WHAT THIS TASK INVOLVES:
Below are the data; count the lines with the string "blue" in them and give that number only.

======== RECORDS FOR THE TASK ========

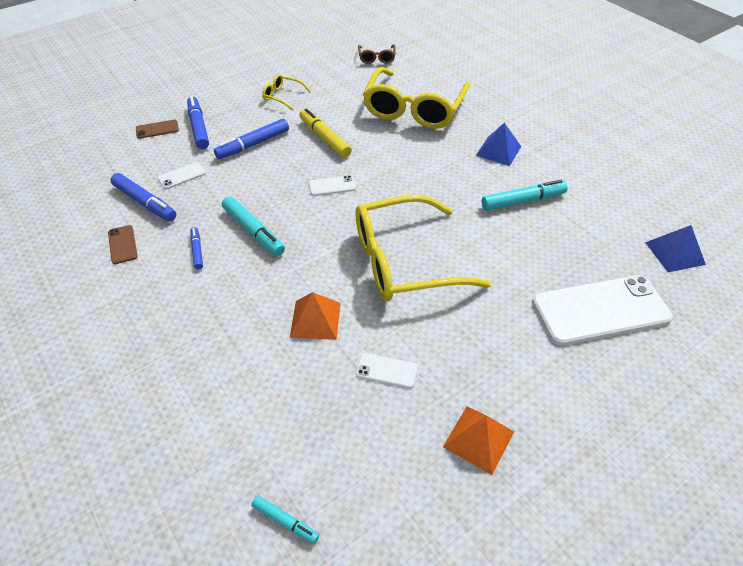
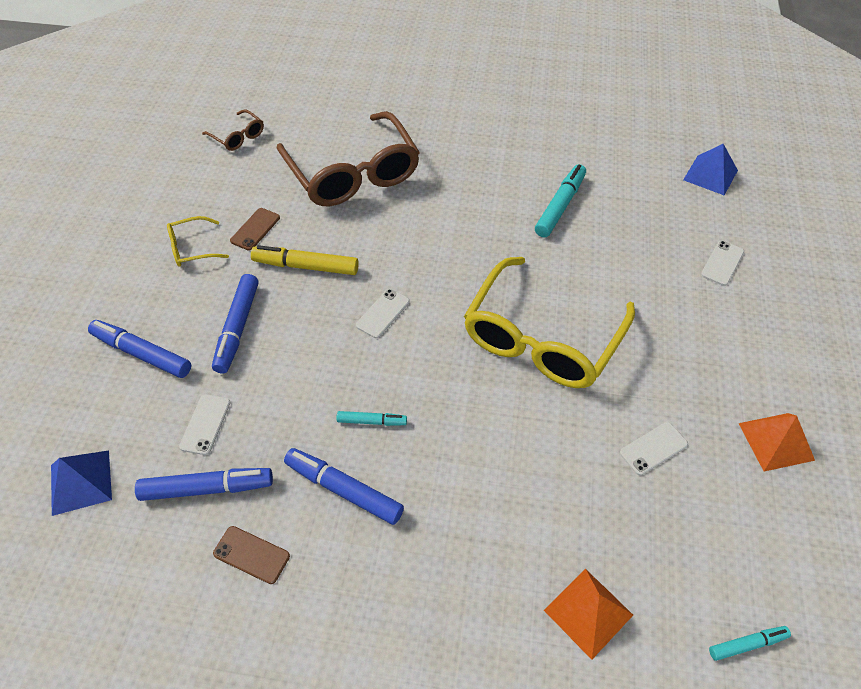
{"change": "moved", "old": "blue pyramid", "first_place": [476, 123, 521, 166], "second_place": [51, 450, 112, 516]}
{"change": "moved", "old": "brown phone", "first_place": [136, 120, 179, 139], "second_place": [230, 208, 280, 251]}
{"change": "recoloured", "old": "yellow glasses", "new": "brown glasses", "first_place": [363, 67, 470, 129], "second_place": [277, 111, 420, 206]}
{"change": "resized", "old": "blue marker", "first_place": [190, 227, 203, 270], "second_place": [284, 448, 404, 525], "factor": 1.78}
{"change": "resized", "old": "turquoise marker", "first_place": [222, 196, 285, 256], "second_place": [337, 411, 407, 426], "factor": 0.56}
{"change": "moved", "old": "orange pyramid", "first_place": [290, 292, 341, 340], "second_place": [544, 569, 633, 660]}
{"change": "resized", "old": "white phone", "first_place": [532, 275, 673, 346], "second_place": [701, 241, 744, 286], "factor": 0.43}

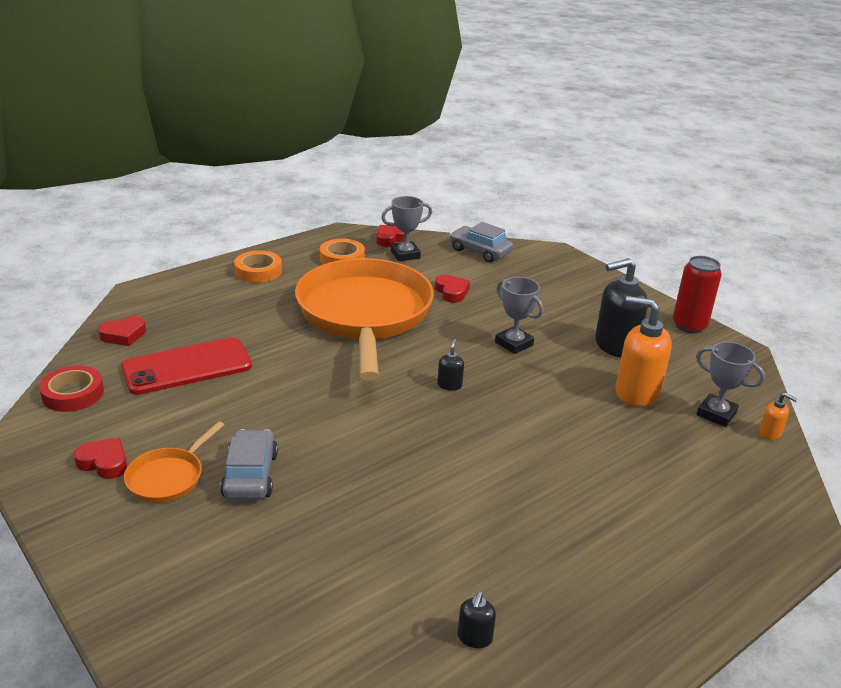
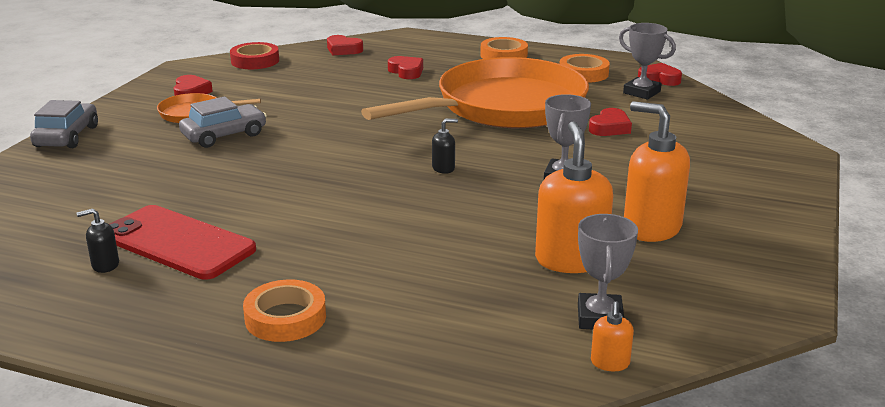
{"change": "moved", "old": "grey car", "first_place": [450, 222, 513, 263], "second_place": [30, 100, 98, 148]}
{"change": "moved", "old": "red phone", "first_place": [121, 337, 252, 395], "second_place": [109, 205, 256, 280]}
{"change": "added", "new": "orange tape", "second_place": [243, 279, 326, 342]}
{"change": "added", "new": "red heart", "second_place": [388, 56, 423, 79]}
{"change": "recoloured", "old": "black soap dispenser", "new": "orange soap dispenser", "first_place": [595, 258, 648, 357], "second_place": [624, 101, 690, 242]}
{"change": "removed", "old": "red can", "first_place": [673, 256, 722, 333]}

========

SOLVED PROBLEM:
2